→ ASSIGNMENT: Every line of the entries below that includes "cheese" belongs in the answer, copied as written.

MATERIAL SUPPLIED Block Start

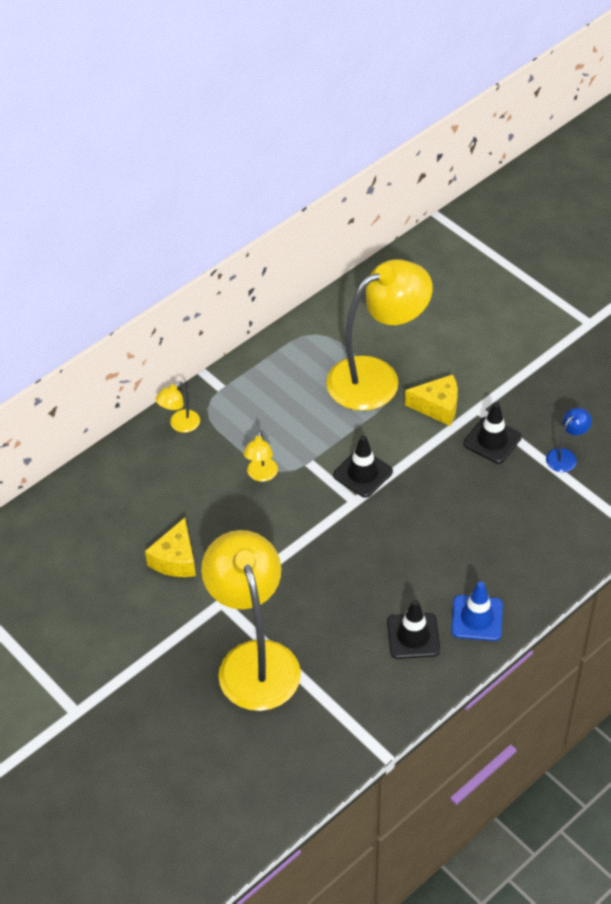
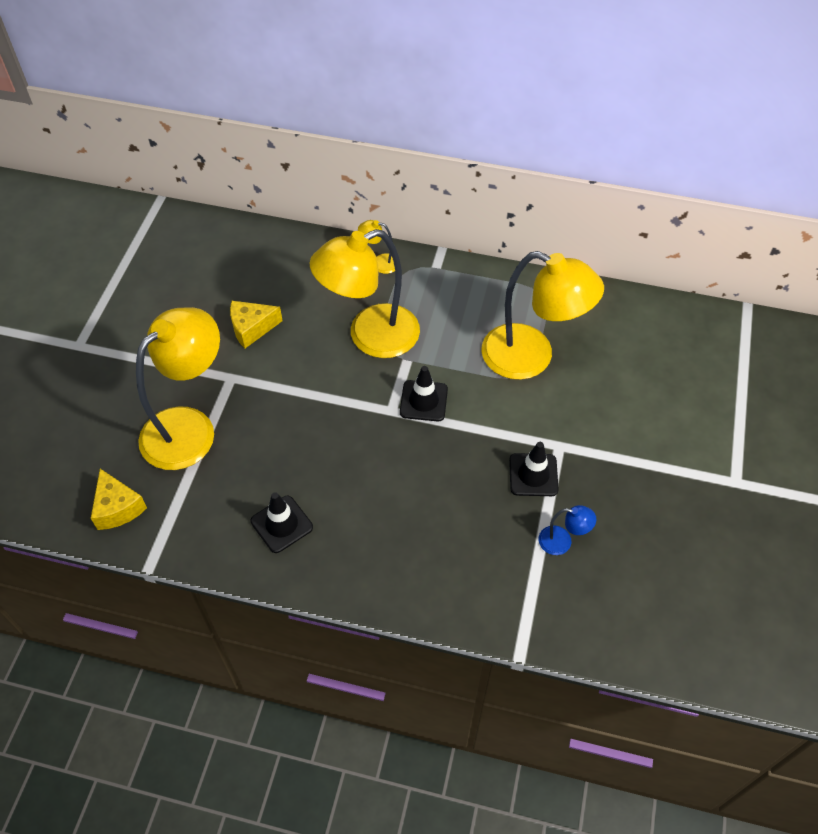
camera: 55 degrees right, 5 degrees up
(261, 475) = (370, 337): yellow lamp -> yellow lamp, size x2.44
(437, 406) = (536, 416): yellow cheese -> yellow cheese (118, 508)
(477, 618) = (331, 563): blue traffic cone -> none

MATERIAL SUPPLIED Block End
MATERIAL SUPPLIED Block Start

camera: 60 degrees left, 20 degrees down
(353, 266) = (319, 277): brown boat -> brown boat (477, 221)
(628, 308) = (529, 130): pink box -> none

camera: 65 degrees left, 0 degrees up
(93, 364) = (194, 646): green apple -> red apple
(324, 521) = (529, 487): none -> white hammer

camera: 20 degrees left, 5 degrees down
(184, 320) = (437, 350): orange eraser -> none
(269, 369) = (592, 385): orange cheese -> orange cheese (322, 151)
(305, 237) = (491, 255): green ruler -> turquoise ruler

MATERIAL SUPPLIED Block End

→ OUTPUT BELOW:
(437, 406) = (536, 416): yellow cheese -> yellow cheese (118, 508)
(269, 369) = (592, 385): orange cheese -> orange cheese (322, 151)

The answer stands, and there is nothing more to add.